As the output, give exactly the lines that run from the one with "purple rectangle: (223, 169)" through the end of the records below, and omit pictures.
** Opening AVAILABLE DATA block **
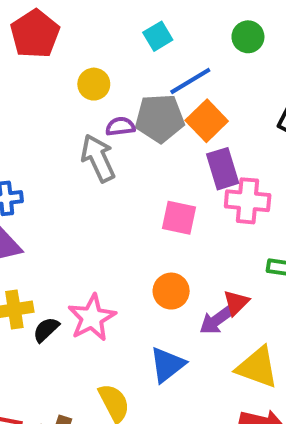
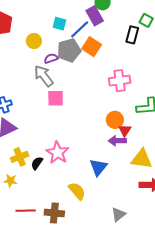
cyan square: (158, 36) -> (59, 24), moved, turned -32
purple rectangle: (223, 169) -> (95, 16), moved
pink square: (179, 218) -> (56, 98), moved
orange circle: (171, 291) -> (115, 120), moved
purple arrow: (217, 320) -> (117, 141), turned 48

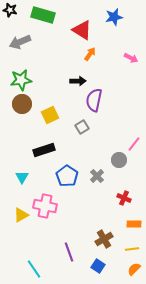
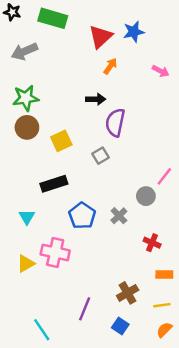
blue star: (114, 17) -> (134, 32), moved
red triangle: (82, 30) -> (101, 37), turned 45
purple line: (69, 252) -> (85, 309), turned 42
** Closing AVAILABLE DATA block **
§ ANSWER AREA:
purple rectangle: (223, 169) -> (95, 16), moved
pink square: (179, 218) -> (56, 98), moved
orange circle: (171, 291) -> (115, 120), moved
purple arrow: (217, 320) -> (117, 141), turned 48

blue star: (114, 17) -> (134, 32), moved
red triangle: (82, 30) -> (101, 37), turned 45
purple line: (69, 252) -> (85, 309), turned 42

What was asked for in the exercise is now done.